[Before-and-after object listings]
········
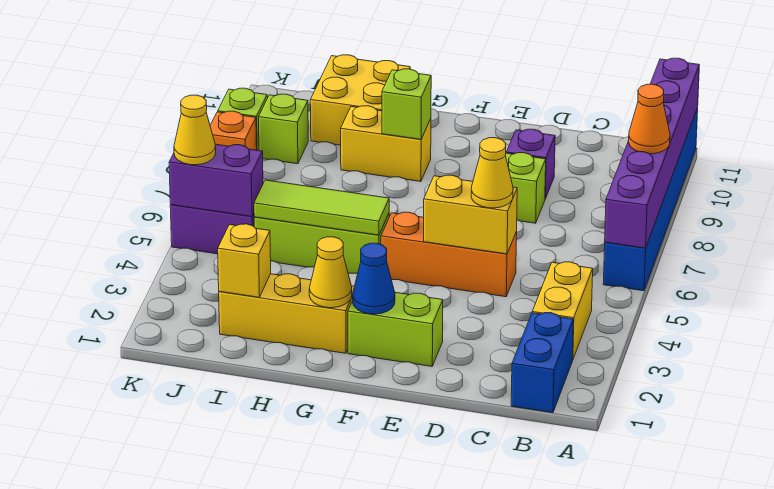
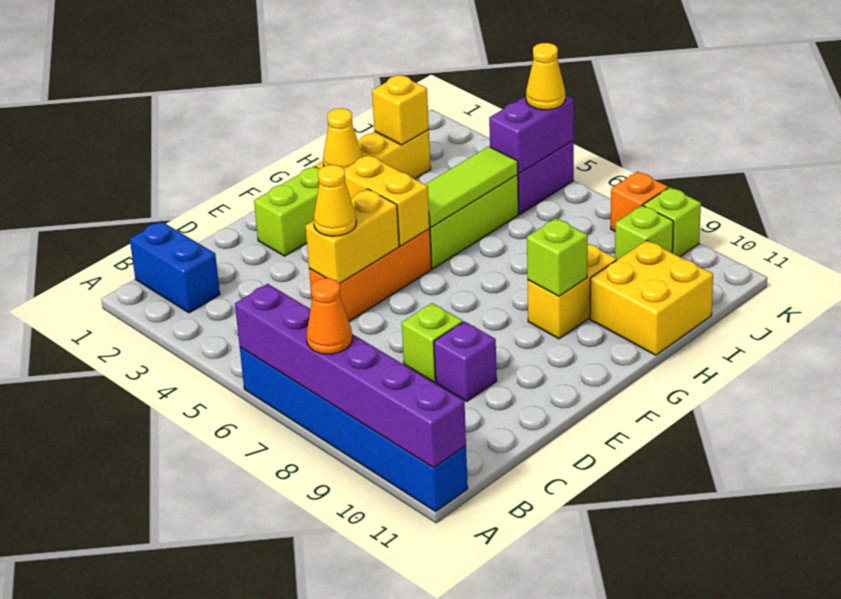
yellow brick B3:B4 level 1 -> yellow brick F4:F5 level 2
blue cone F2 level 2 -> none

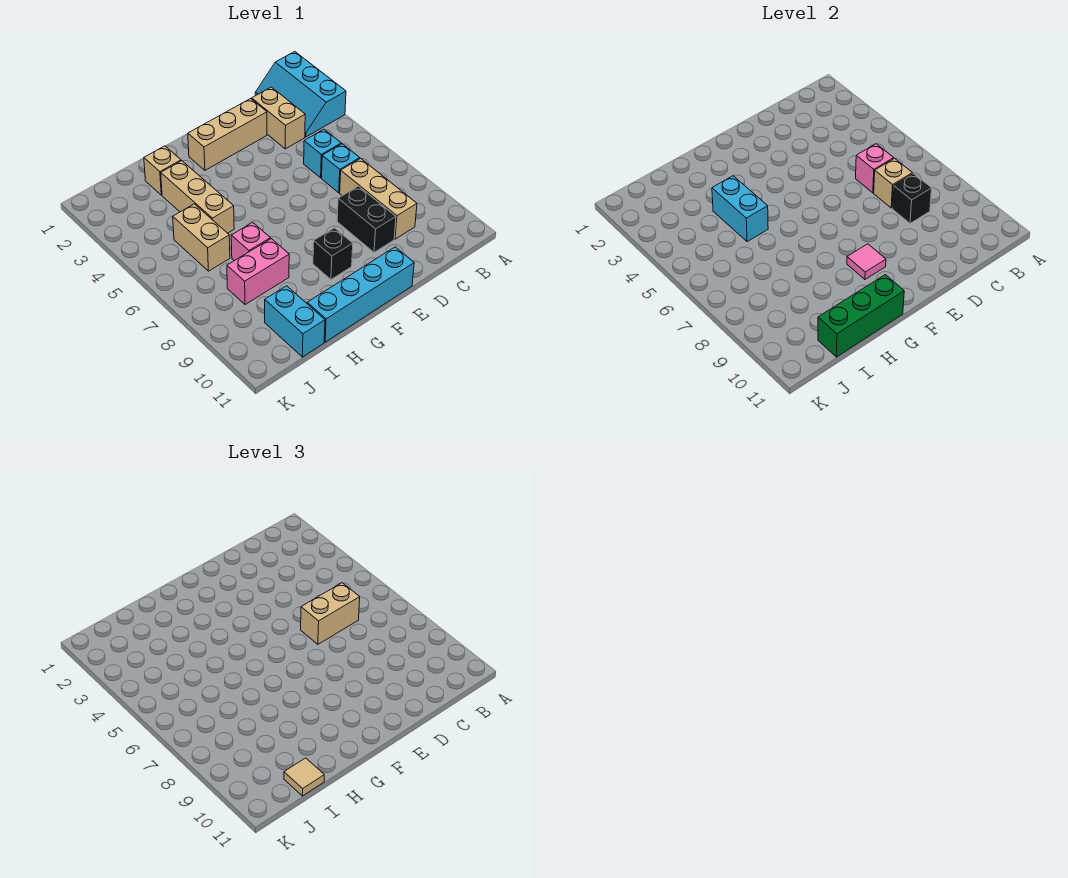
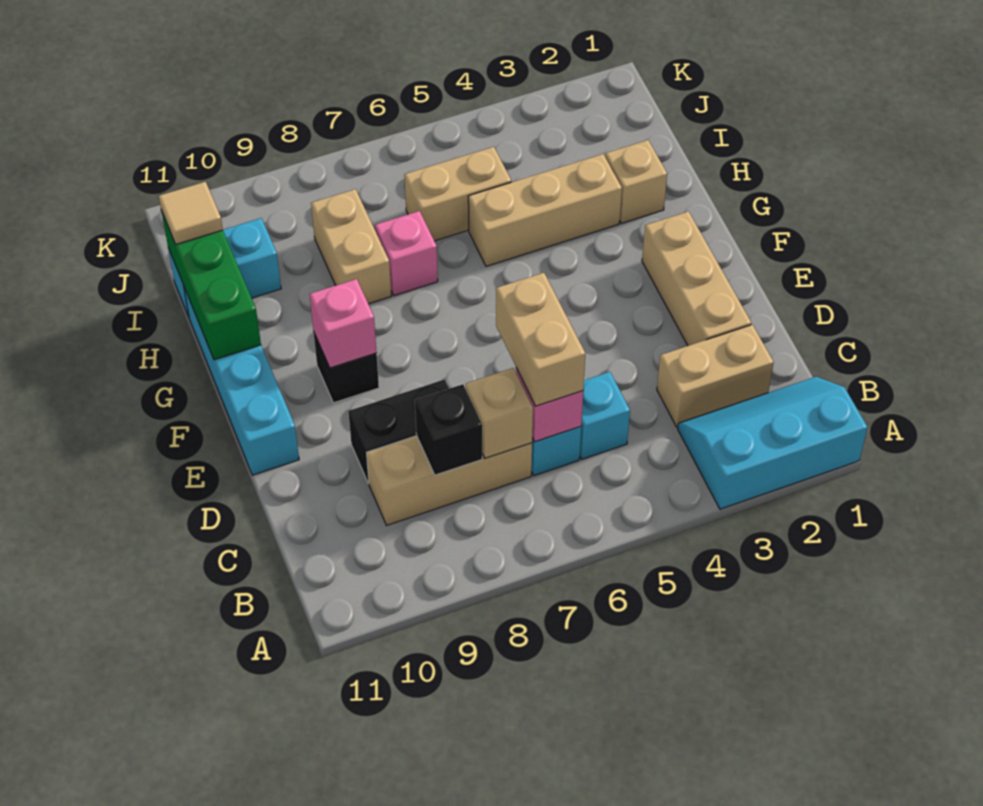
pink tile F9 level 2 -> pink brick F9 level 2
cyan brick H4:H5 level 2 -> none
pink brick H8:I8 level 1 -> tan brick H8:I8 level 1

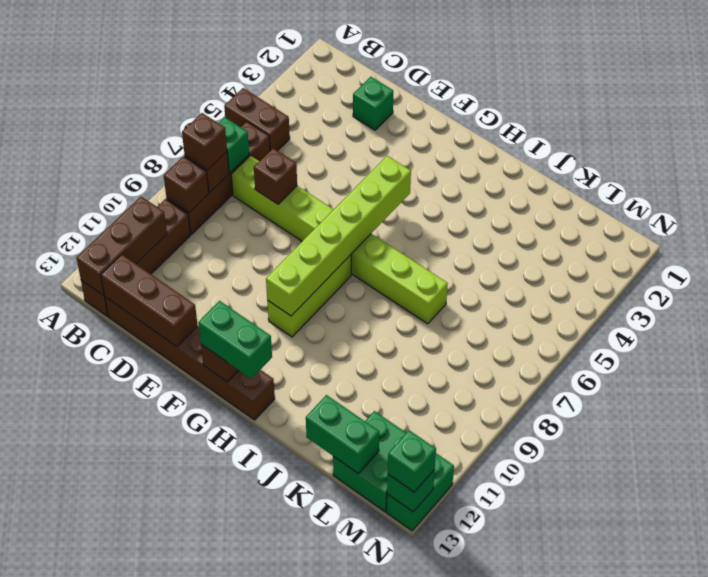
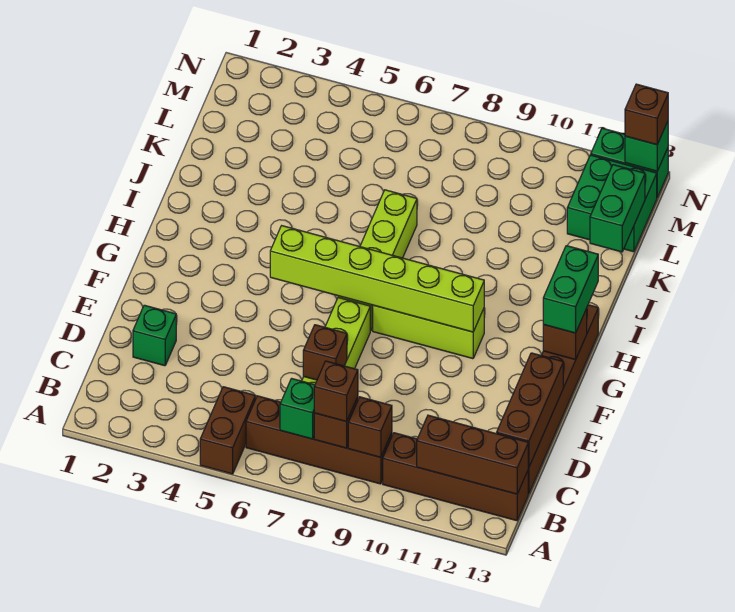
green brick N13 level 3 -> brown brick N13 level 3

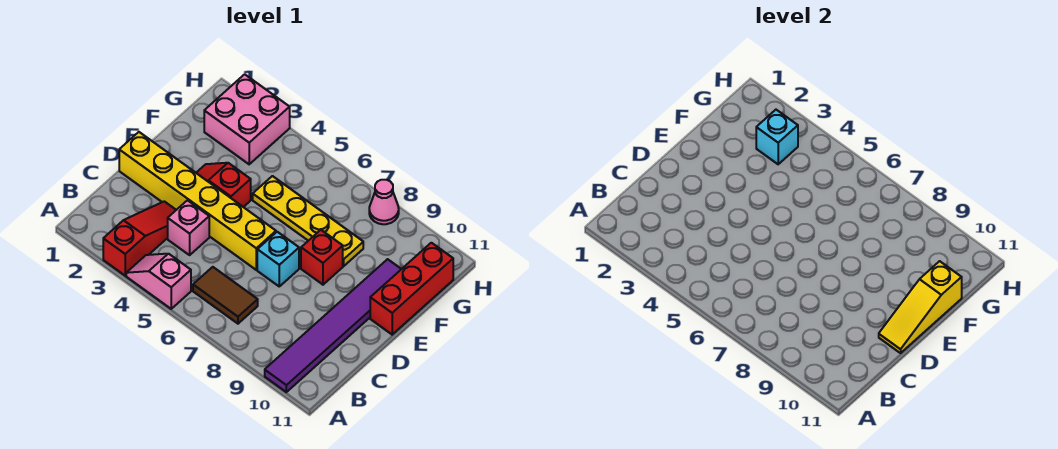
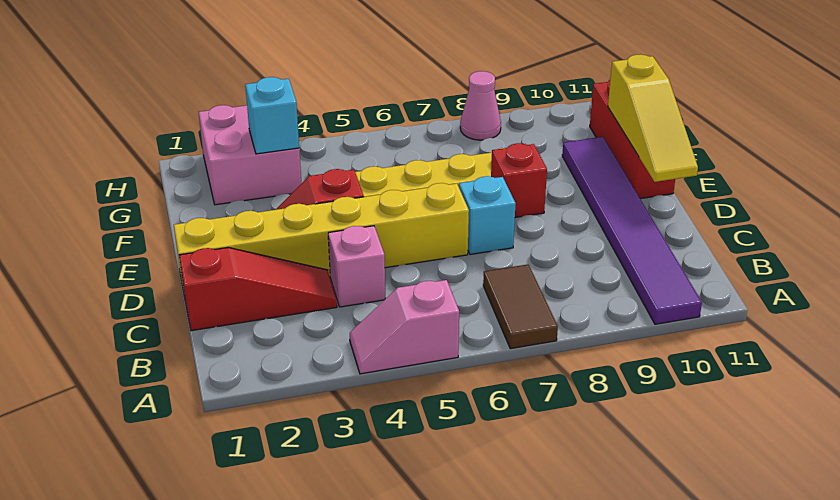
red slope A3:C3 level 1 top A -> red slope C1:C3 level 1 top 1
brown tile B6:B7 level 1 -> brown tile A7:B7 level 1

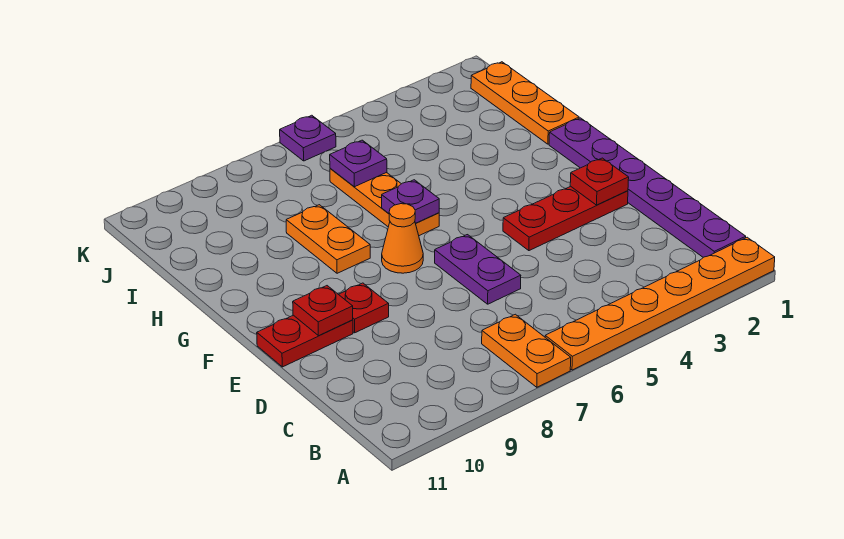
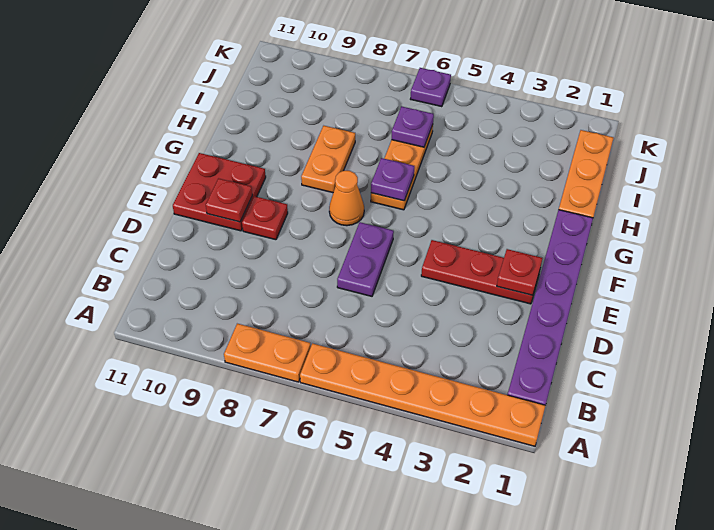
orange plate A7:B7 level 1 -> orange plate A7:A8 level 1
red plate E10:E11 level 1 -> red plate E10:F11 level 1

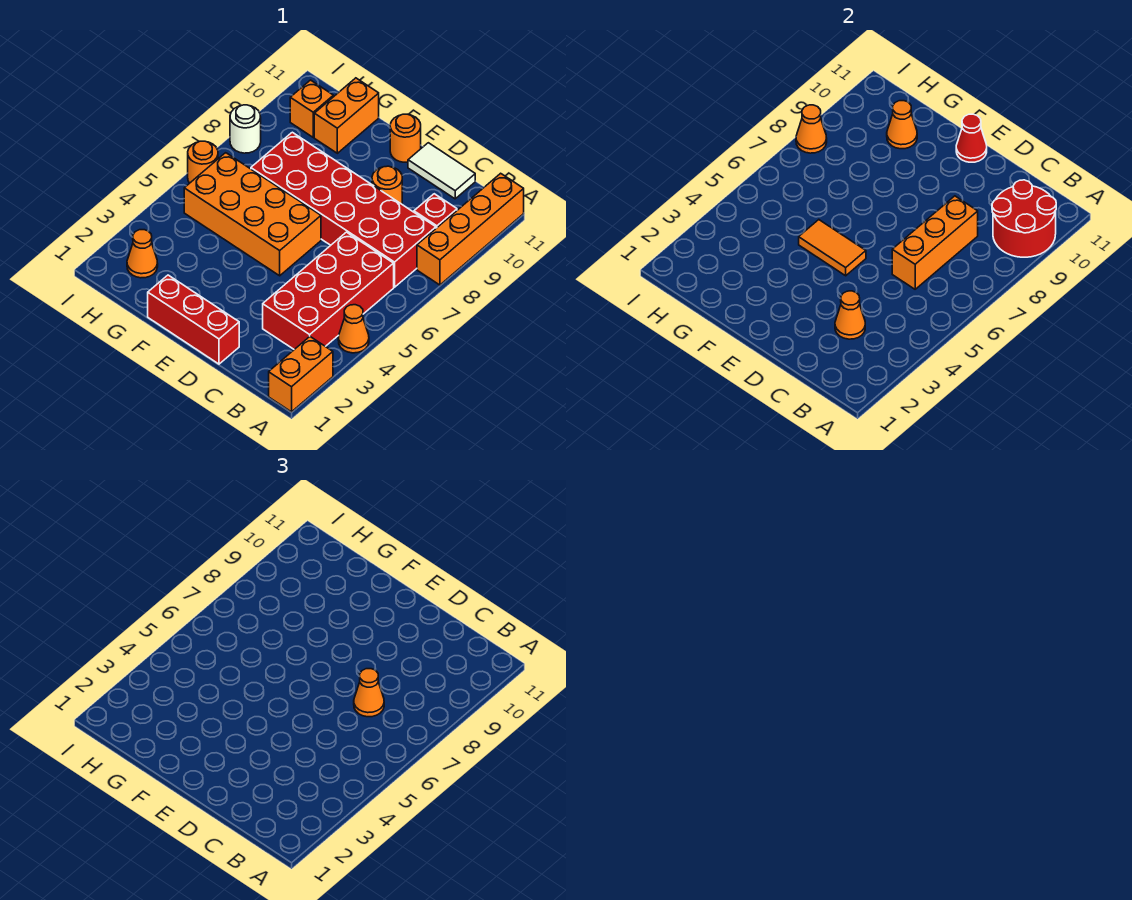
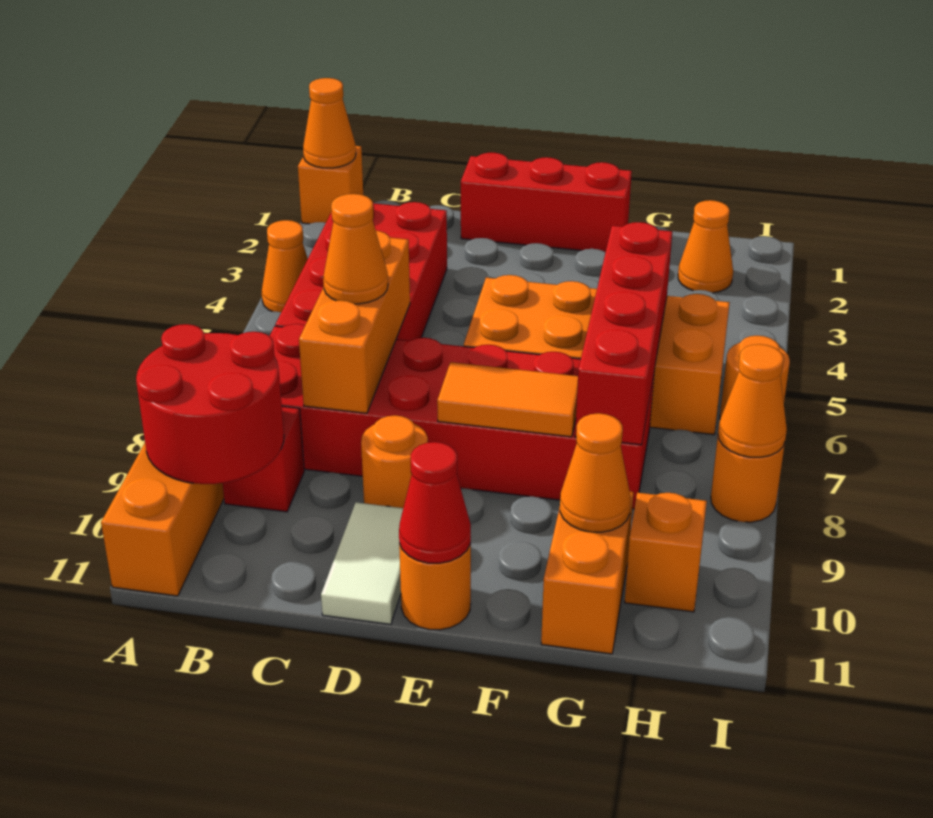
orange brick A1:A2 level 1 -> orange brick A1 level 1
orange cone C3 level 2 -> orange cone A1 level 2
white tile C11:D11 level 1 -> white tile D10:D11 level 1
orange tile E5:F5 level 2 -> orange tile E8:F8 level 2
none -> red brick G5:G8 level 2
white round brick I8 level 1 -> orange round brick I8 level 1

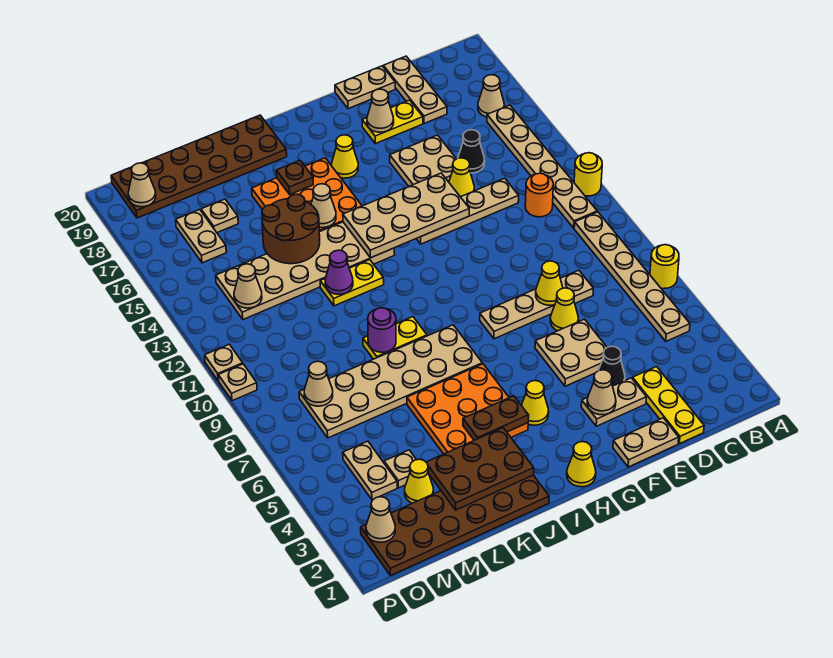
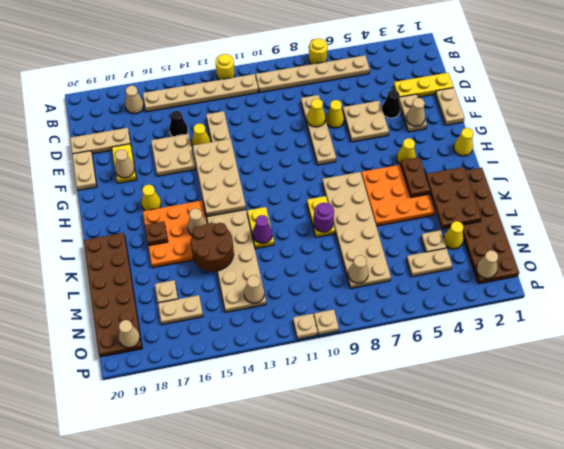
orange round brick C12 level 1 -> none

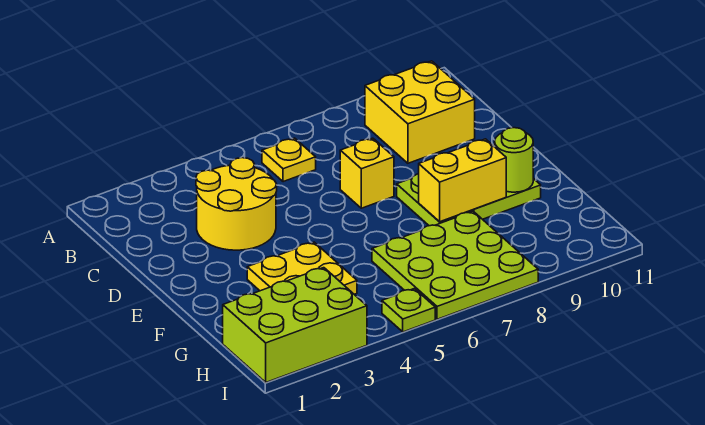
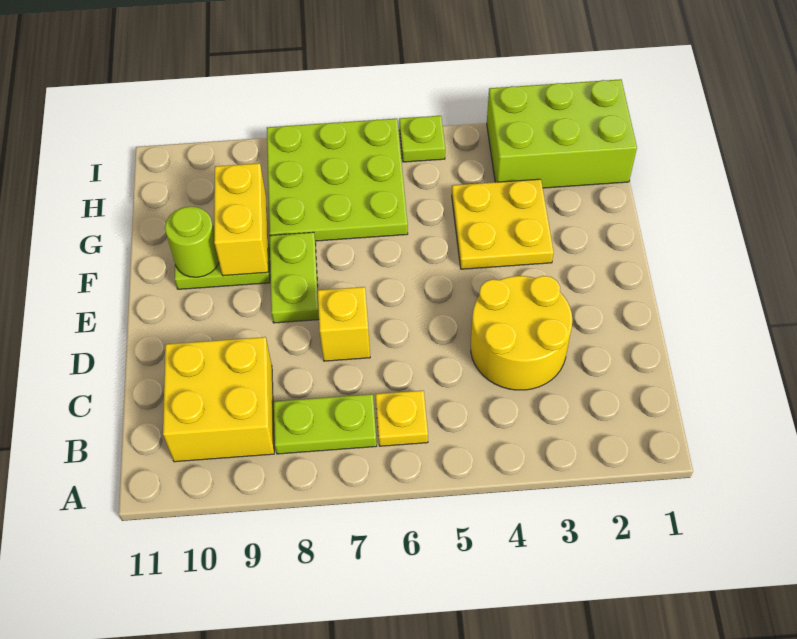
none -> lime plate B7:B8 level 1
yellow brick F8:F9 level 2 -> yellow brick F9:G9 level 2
········
**EXERCISE**.
Although the records above contain pictures, the copy must not; set down exactly the lines from the one with "red slope A3:C3" up to and including the one with "orange cone C3".

**TASK ANSWER**.
red slope A3:C3 level 1 top A -> red slope C1:C3 level 1 top 1
brown tile B6:B7 level 1 -> brown tile A7:B7 level 1

orange plate A7:B7 level 1 -> orange plate A7:A8 level 1
red plate E10:E11 level 1 -> red plate E10:F11 level 1

orange brick A1:A2 level 1 -> orange brick A1 level 1
orange cone C3 level 2 -> orange cone A1 level 2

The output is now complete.